### DATA SUPPLIED
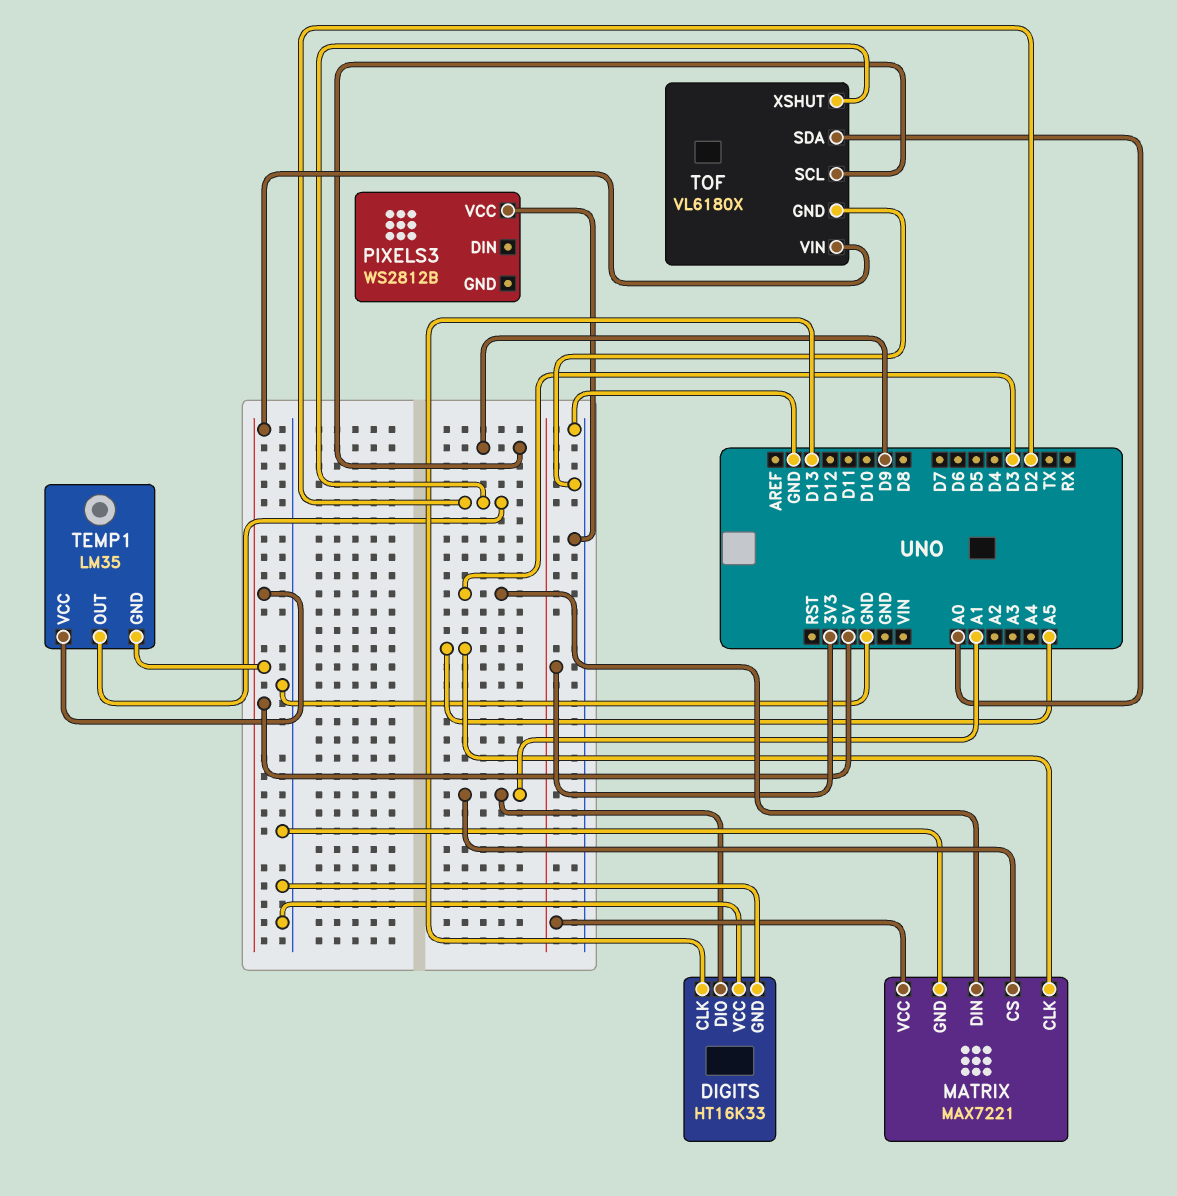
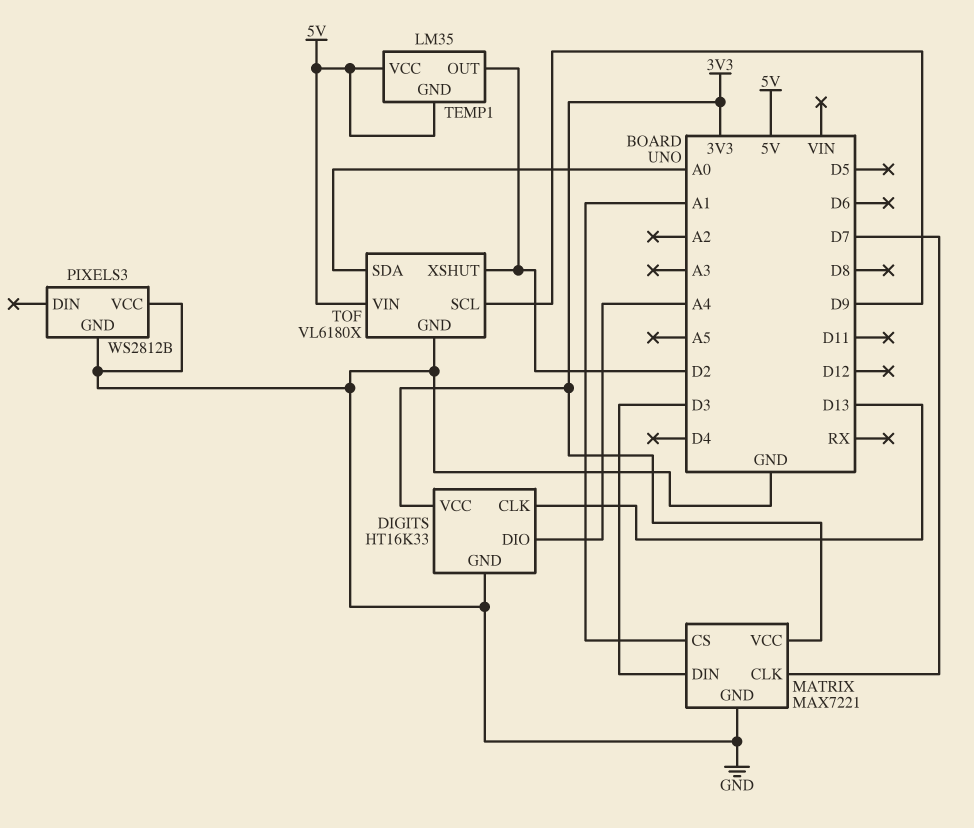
DIGITS pin DIO: A1 -> A4
DIGITS pin VCC: GND -> 3V3
MATRIX pin CLK: A5 -> D7
PIXELS3 pin GND: none -> GND

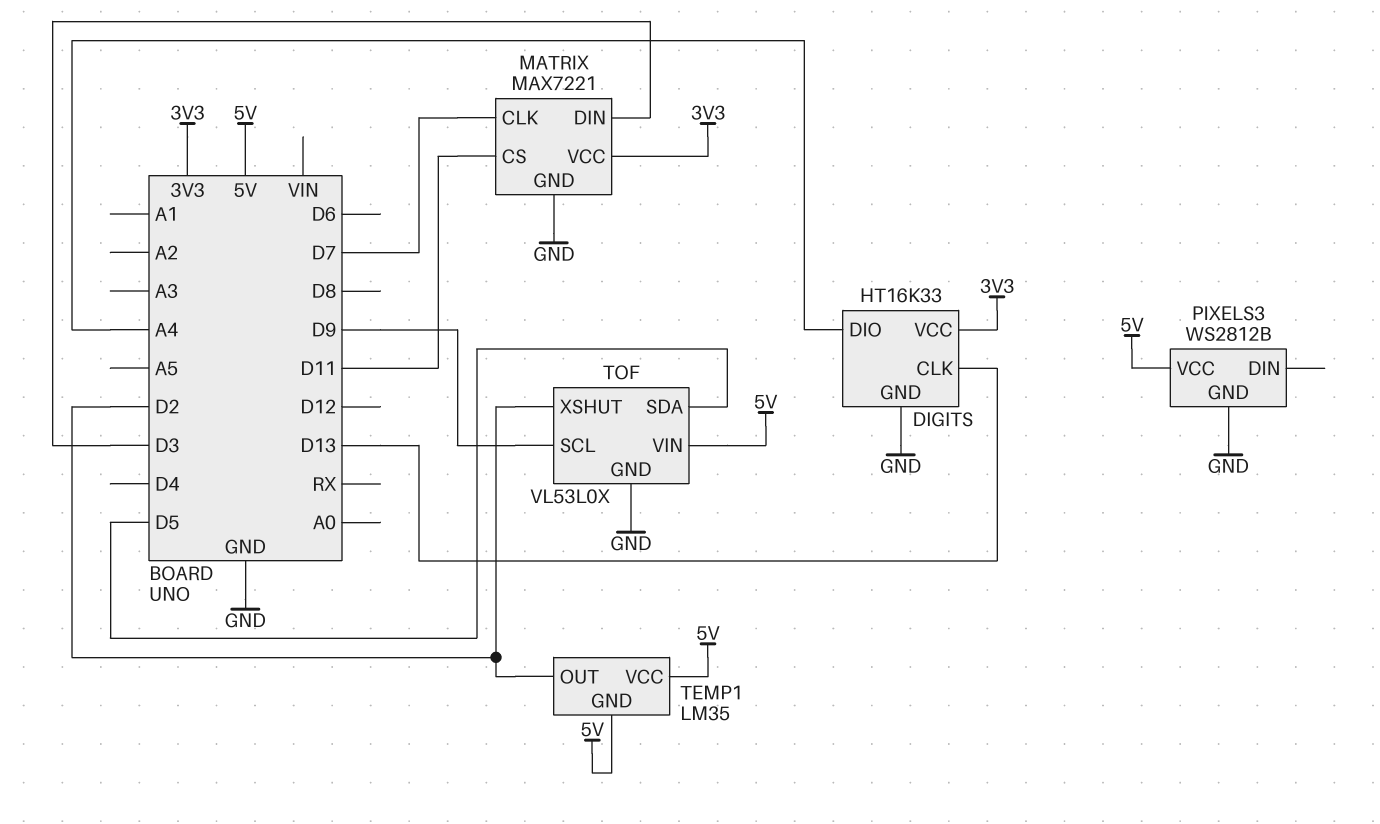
MATRIX pin CS: A1 -> D11
PIXELS3 pin VCC: GND -> 5V
TOF: VL6180X -> VL53L0X
TOF pin SDA: A0 -> D5

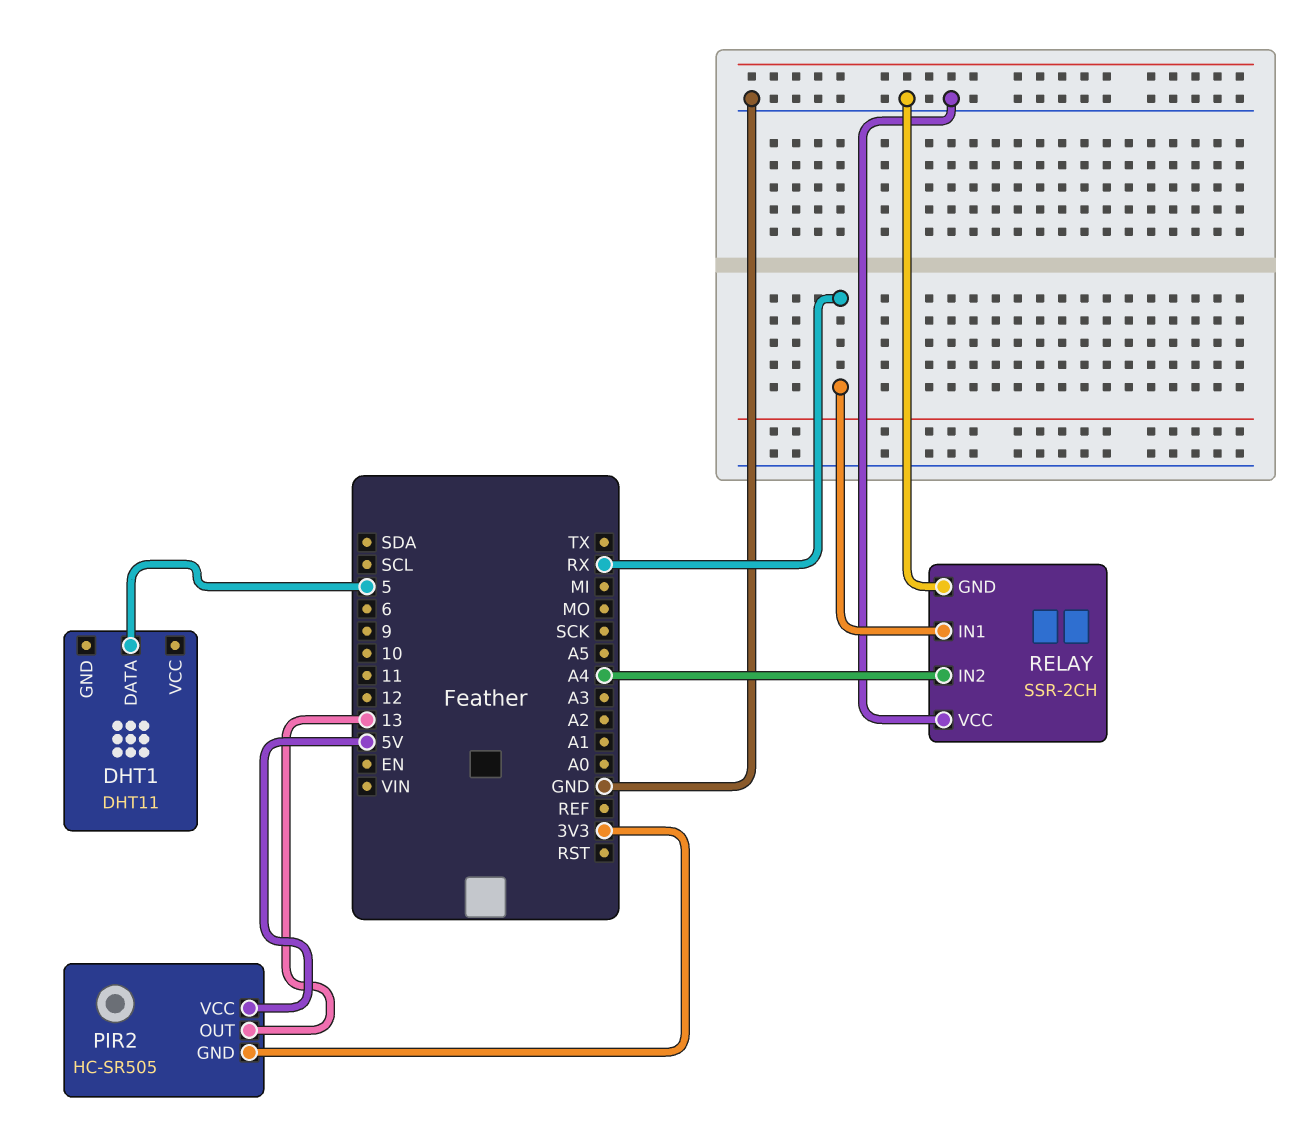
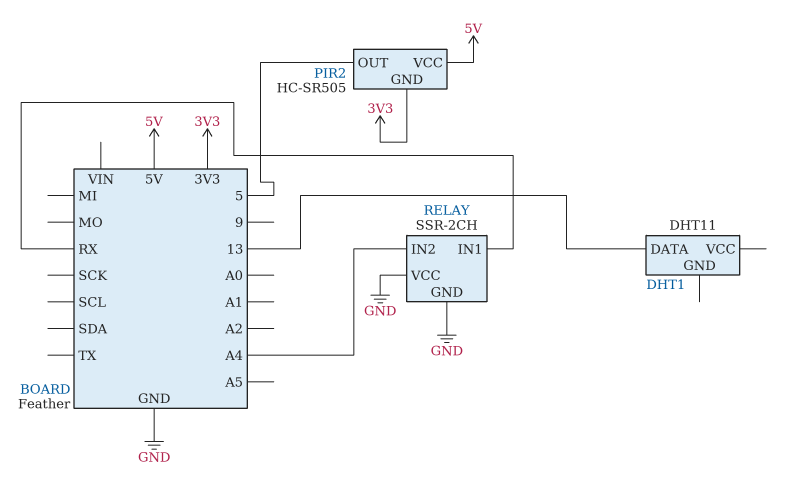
DHT1 pin DATA: 5 -> 13
PIR2 pin OUT: 13 -> 5

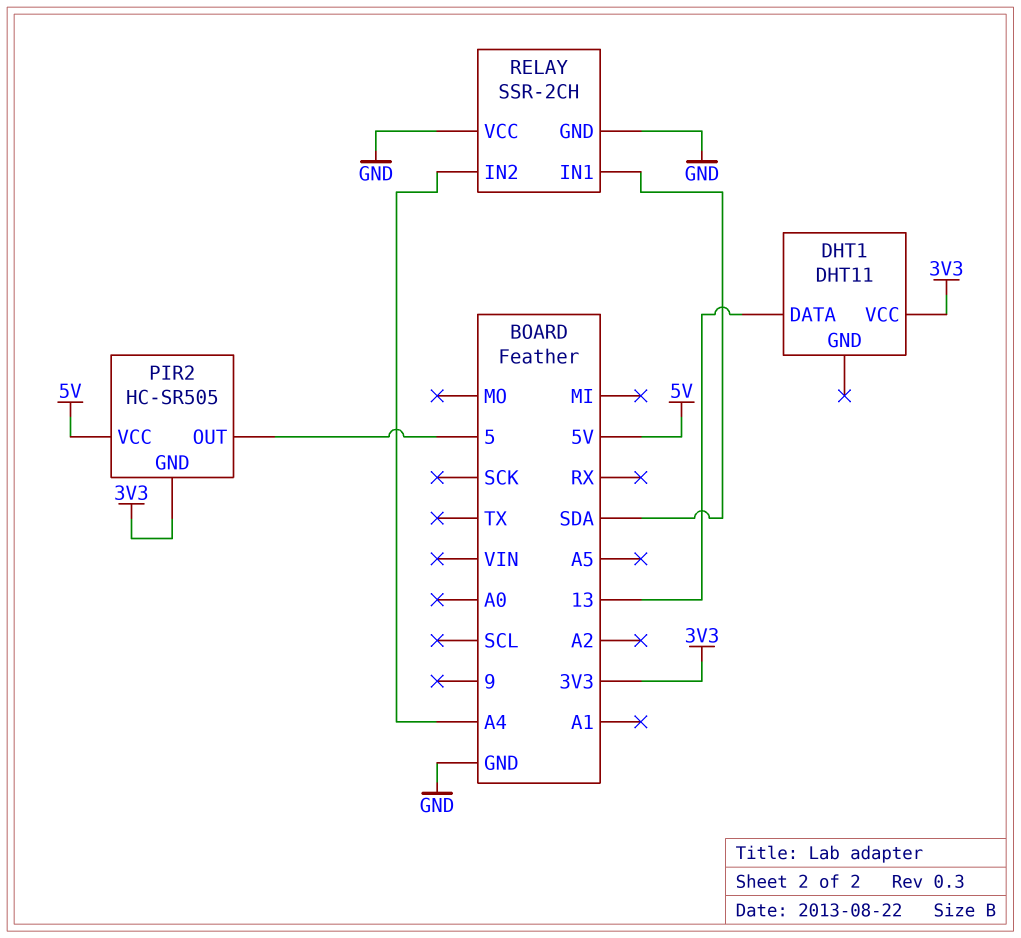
DHT1 pin VCC: none -> 3V3
RELAY pin IN1: RX -> SDA

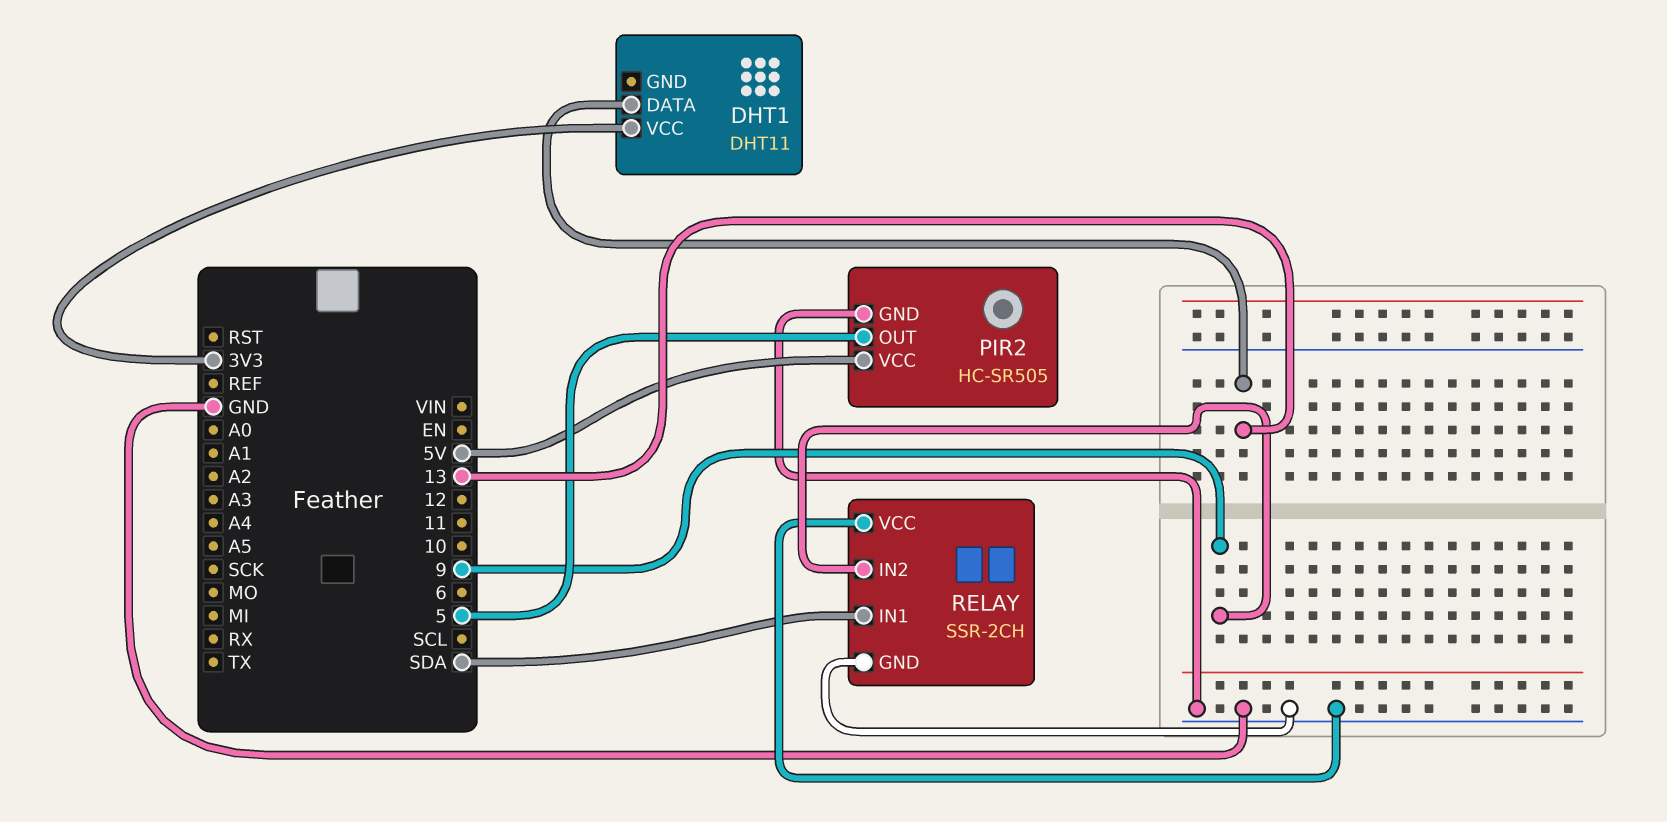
PIR2 pin GND: 3V3 -> GND
RELAY pin IN2: A4 -> 9

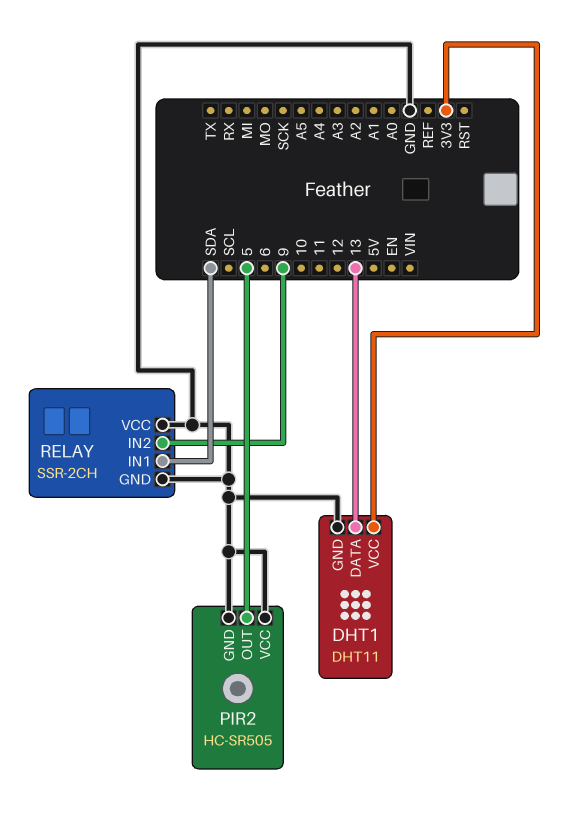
DHT1 pin GND: none -> GND
PIR2 pin VCC: 5V -> GND

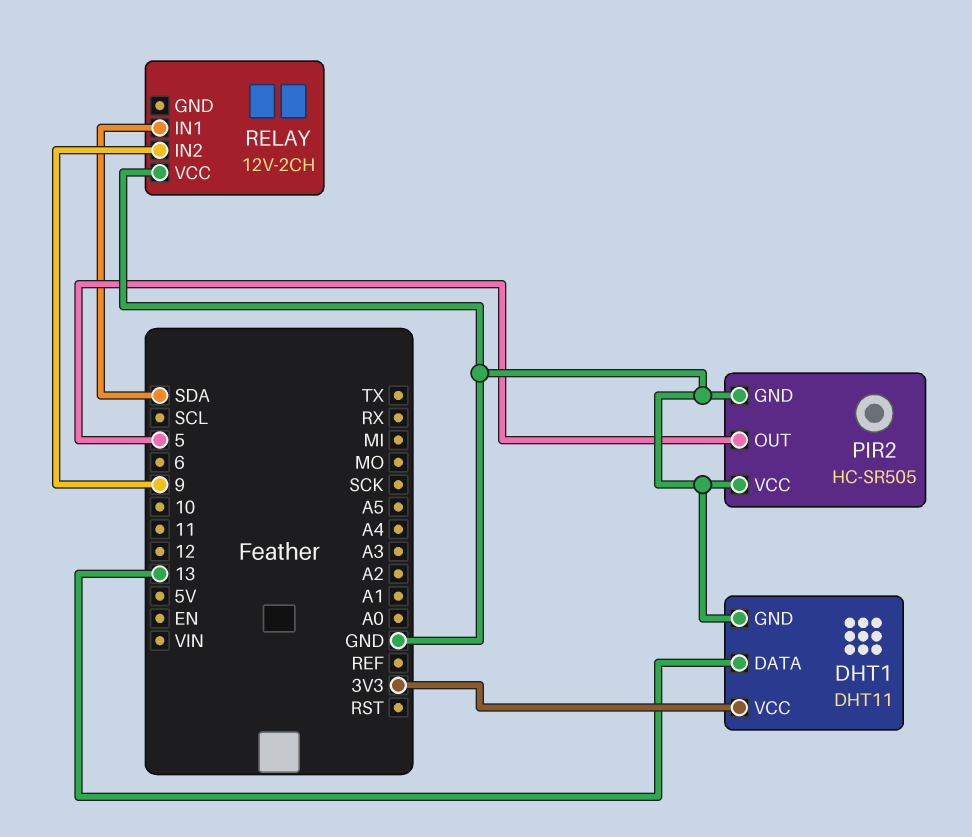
RELAY: SSR-2CH -> 12V-2CH
RELAY pin GND: GND -> none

### YOUR INSTRUCTIONS
Show every line in the records above that contains the word "MATRIX".

### SOLUTION BELOW
MATRIX pin CLK: A5 -> D7
MATRIX pin CS: A1 -> D11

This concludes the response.